* What the exercise asks:
The exercise asks you to copy every line below in which "pink" appears.

Stored data entries
=-=-=

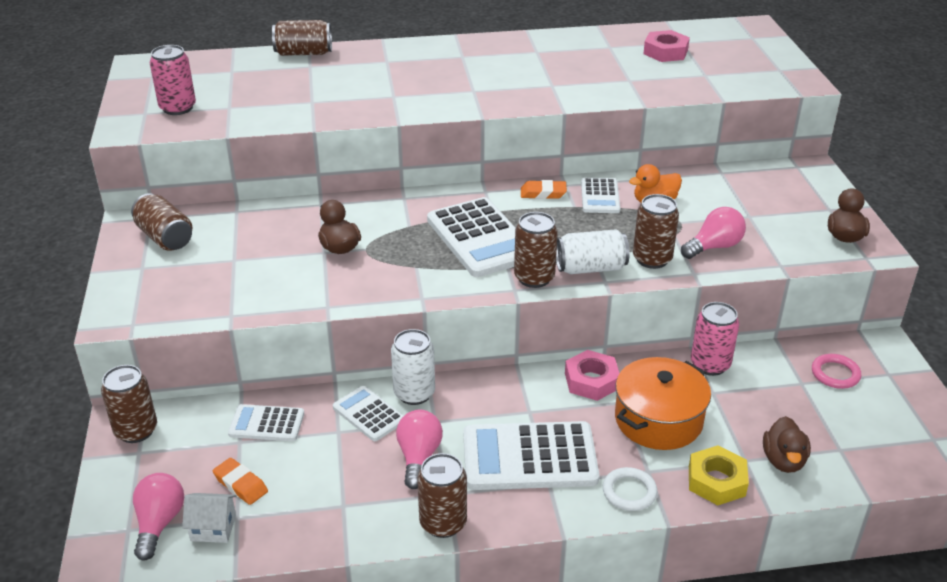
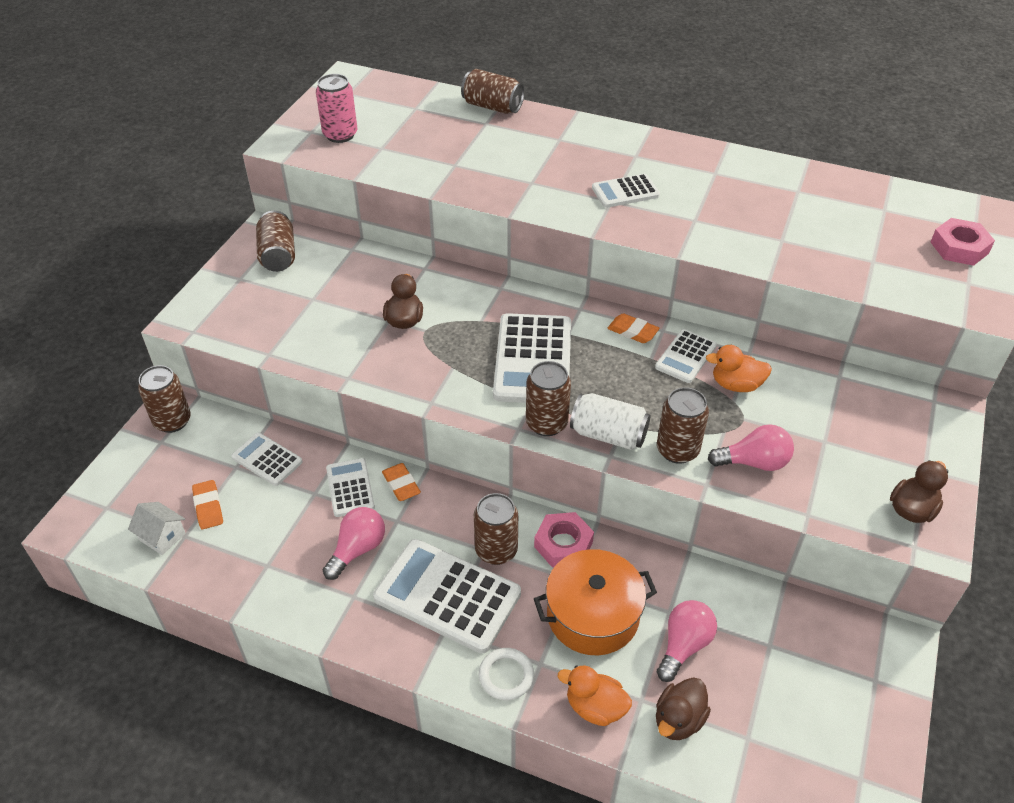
camera: 30 degrees right, 10 degrees up
(159, 523) = (130, 513): pink light bulb -> pink light bulb (684, 645)
(414, 393) = (401, 485): white can -> orange eraser
(443, 523) = (329, 622): brown can -> brown can (496, 550)
(478, 82) = (625, 192): none -> white calculator
(665, 52) = (854, 217): pink nut -> pink nut (959, 248)
(710, 365) = (691, 580): pink can -> none
(716, 481) = (595, 707): yellow nut -> orange duck
(835, 374) = (815, 652): pink ring -> none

=-=-=

* Response to this exercise:
(159, 523) = (130, 513): pink light bulb -> pink light bulb (684, 645)
(665, 52) = (854, 217): pink nut -> pink nut (959, 248)
(710, 365) = (691, 580): pink can -> none
(835, 374) = (815, 652): pink ring -> none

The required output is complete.